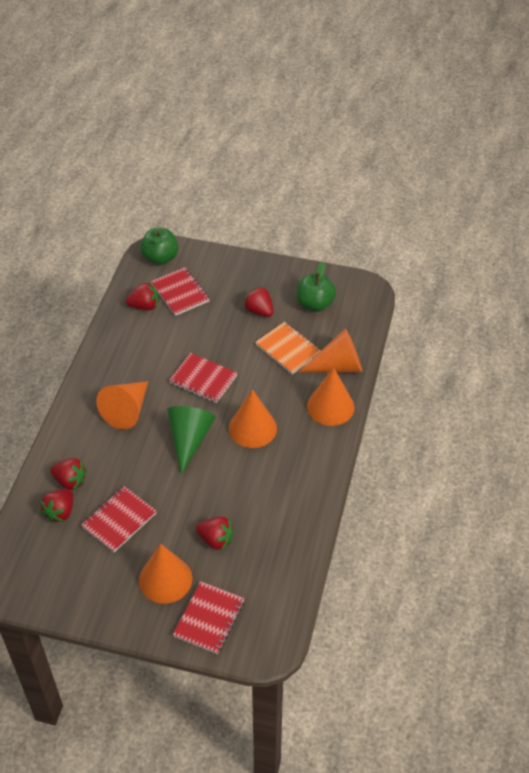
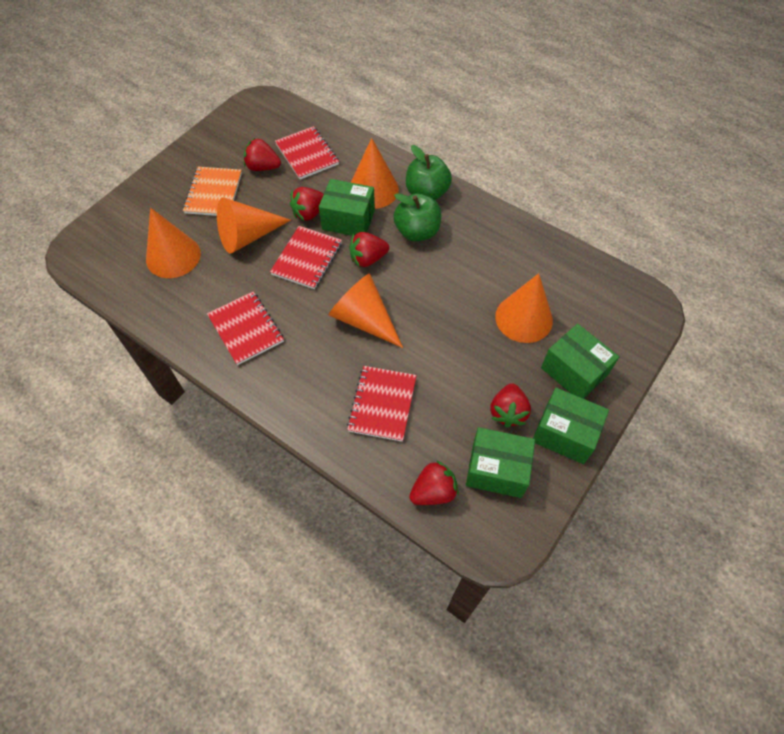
green box: 0 -> 4
green cone: 1 -> 0

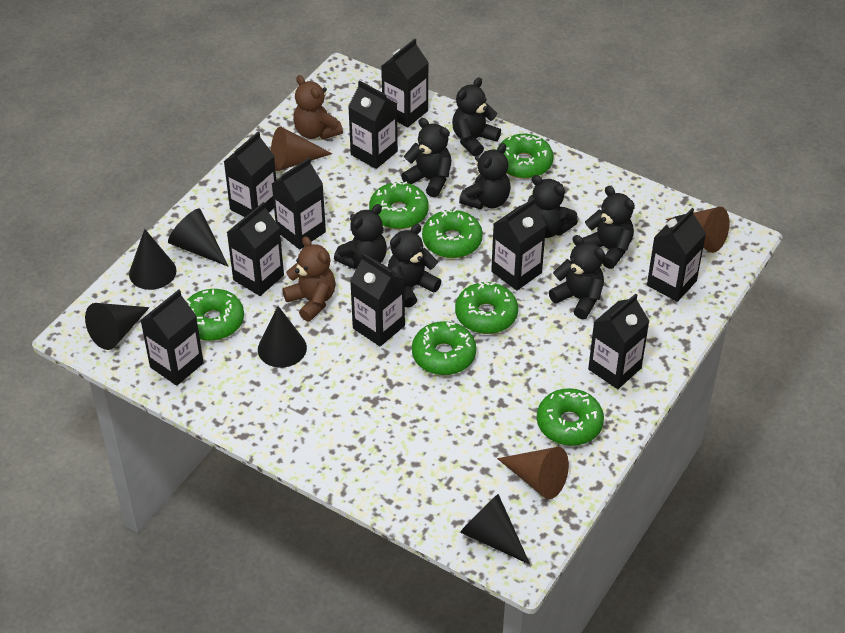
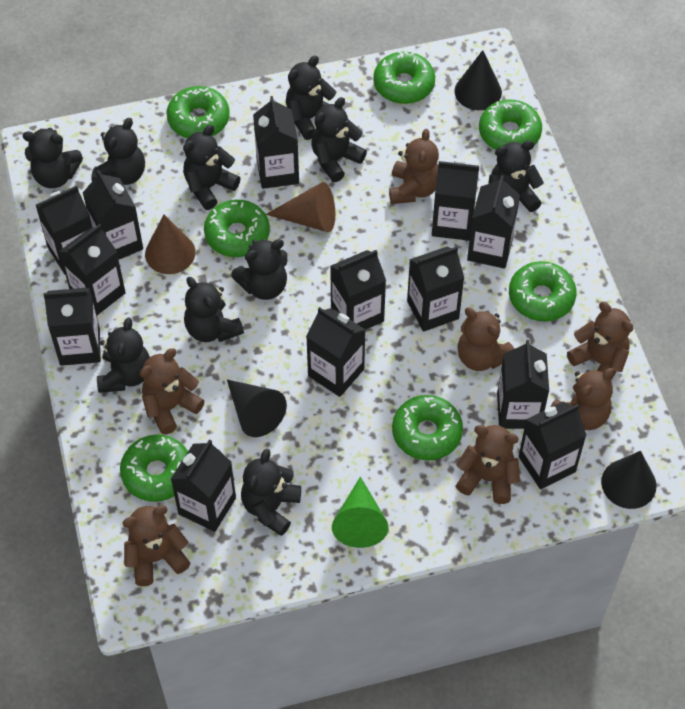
black carton: 10 -> 13
black cone: 5 -> 3
black teddy bear: 8 -> 10
brown cone: 3 -> 2
brown teddy bear: 2 -> 7
green cone: 0 -> 1

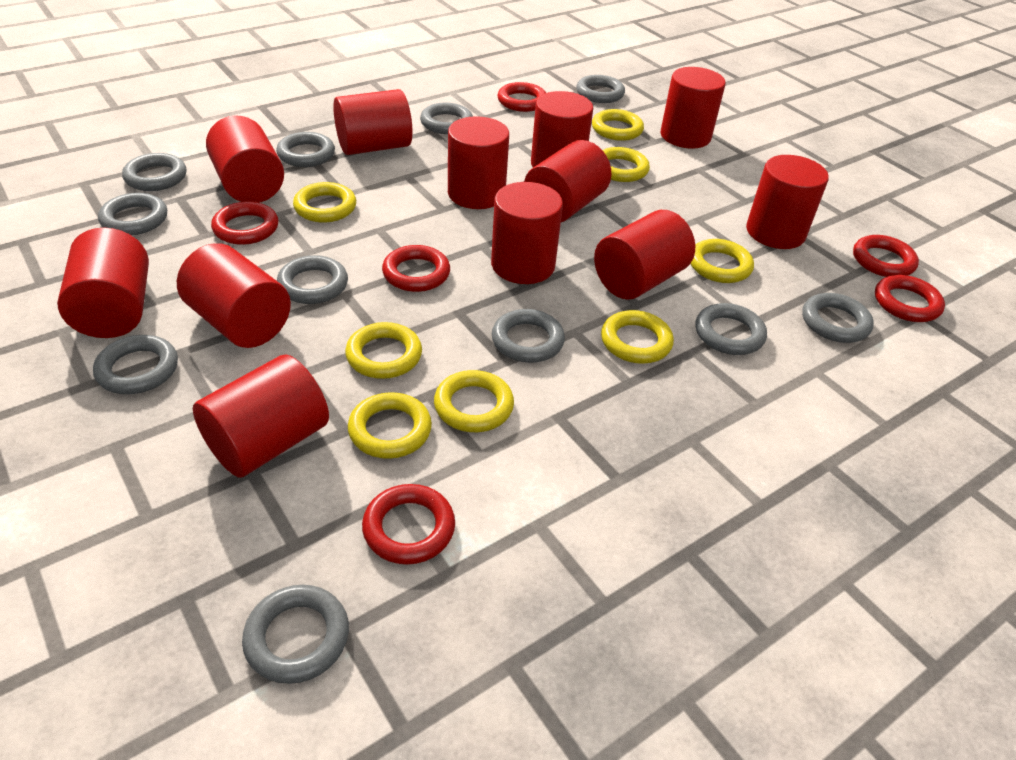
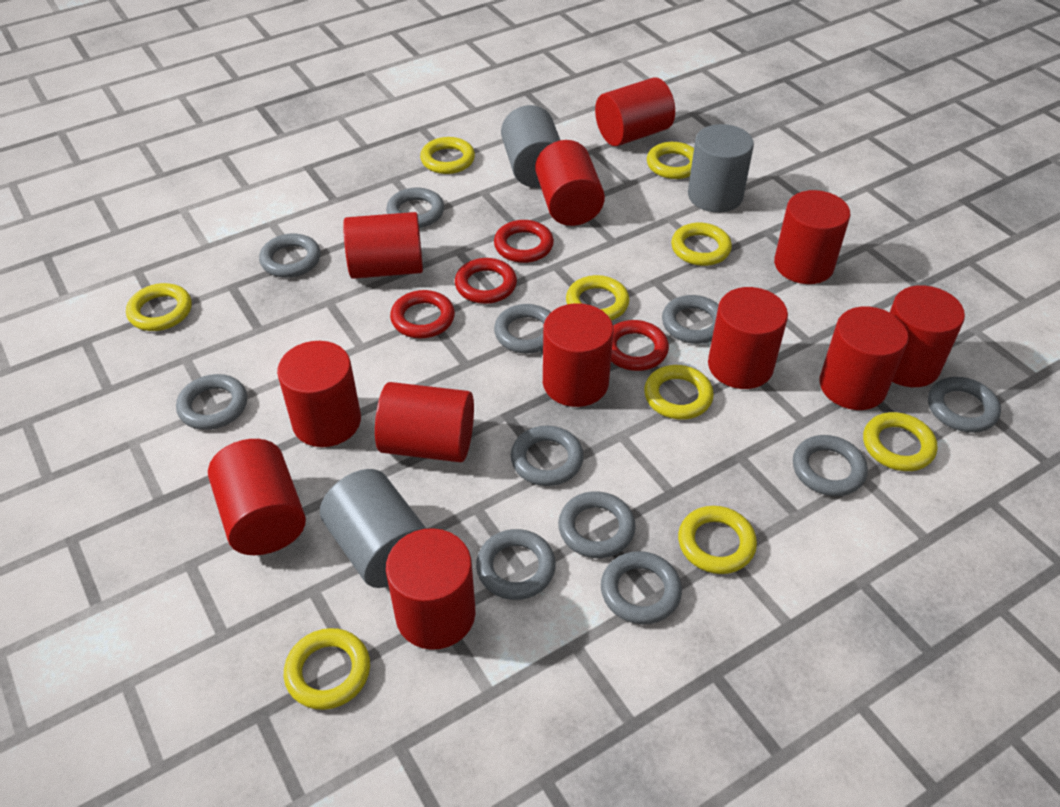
grey cylinder: 0 -> 3
red ring: 6 -> 4
yellow ring: 8 -> 9

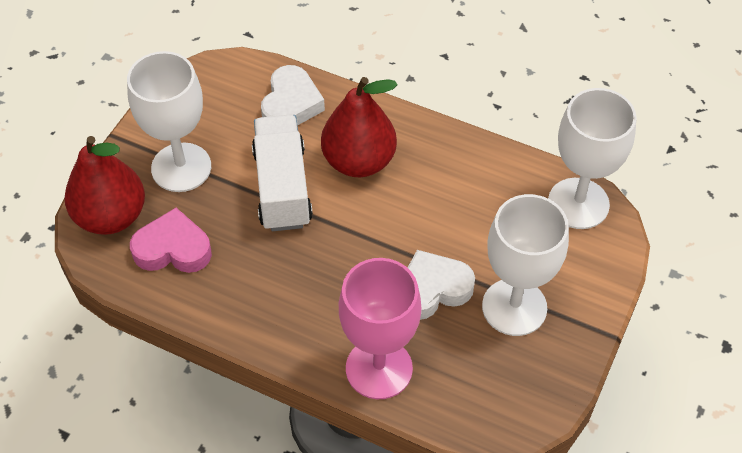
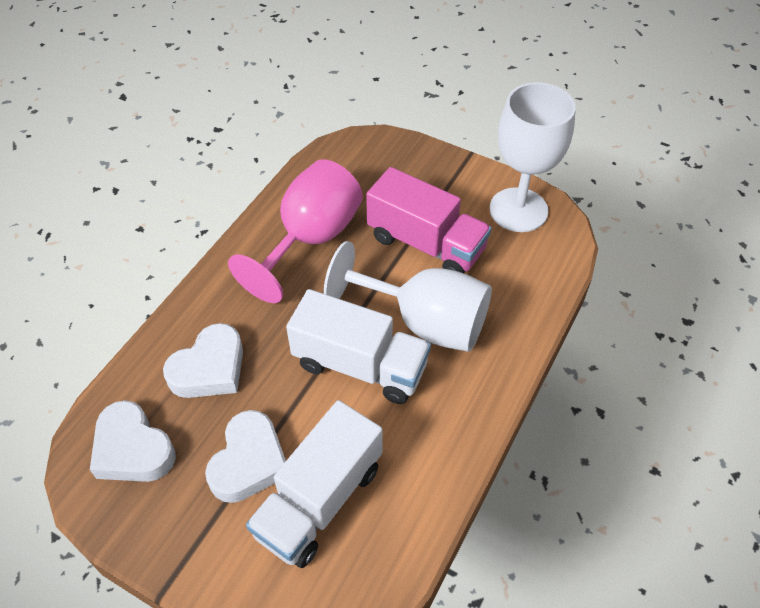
pink heart: 1 -> 0
pink truck: 0 -> 1
red pear: 2 -> 0
white goblet: 3 -> 2
white heart: 2 -> 3
white truck: 1 -> 2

---

Instructions for the task:
When you print the entries, keep every line exactly as it is and drop the pictures.

Written answer:
green box: 0 -> 4
green cone: 1 -> 0

black carton: 10 -> 13
black cone: 5 -> 3
black teddy bear: 8 -> 10
brown cone: 3 -> 2
brown teddy bear: 2 -> 7
green cone: 0 -> 1

grey cylinder: 0 -> 3
red ring: 6 -> 4
yellow ring: 8 -> 9

pink heart: 1 -> 0
pink truck: 0 -> 1
red pear: 2 -> 0
white goblet: 3 -> 2
white heart: 2 -> 3
white truck: 1 -> 2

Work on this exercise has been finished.